─── Data for review ───

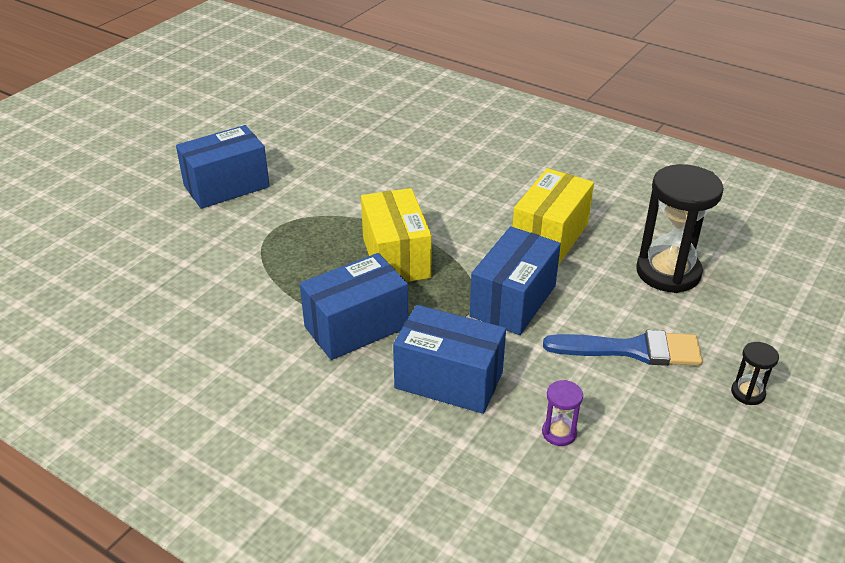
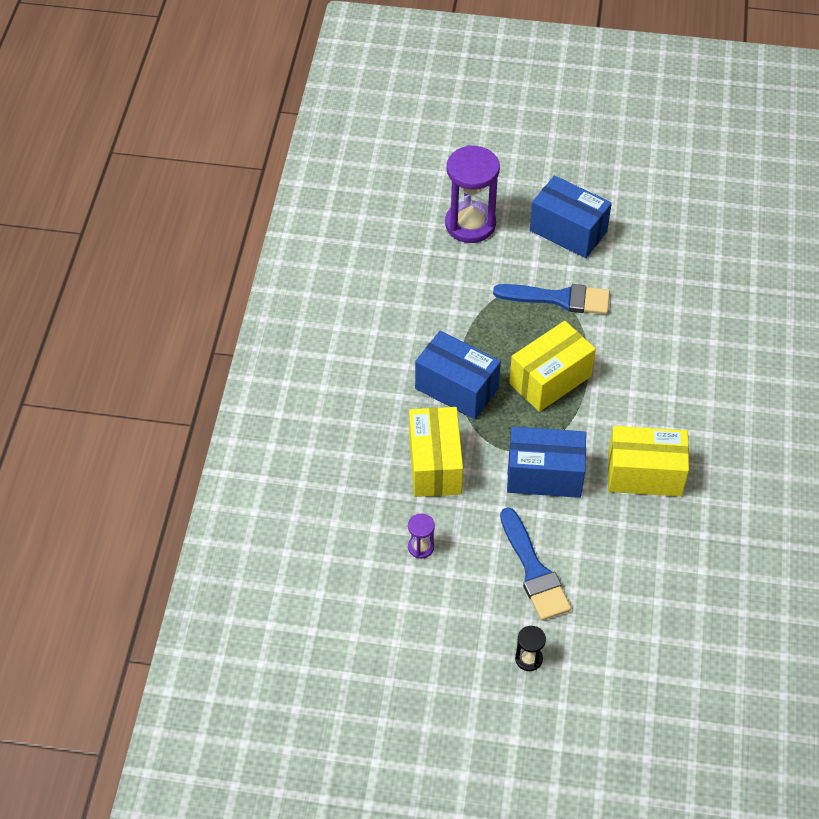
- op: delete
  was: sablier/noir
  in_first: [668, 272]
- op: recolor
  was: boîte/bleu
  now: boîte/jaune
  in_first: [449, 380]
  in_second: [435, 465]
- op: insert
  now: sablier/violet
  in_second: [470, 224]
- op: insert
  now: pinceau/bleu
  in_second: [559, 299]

───

Instructions for the task: Each line from the start of the entries to the line holding "now: pinceau/bleu" is to be given again exactly, both ends included, and each picture is to be left out.

Your response:
- op: delete
  was: sablier/noir
  in_first: [668, 272]
- op: recolor
  was: boîte/bleu
  now: boîte/jaune
  in_first: [449, 380]
  in_second: [435, 465]
- op: insert
  now: sablier/violet
  in_second: [470, 224]
- op: insert
  now: pinceau/bleu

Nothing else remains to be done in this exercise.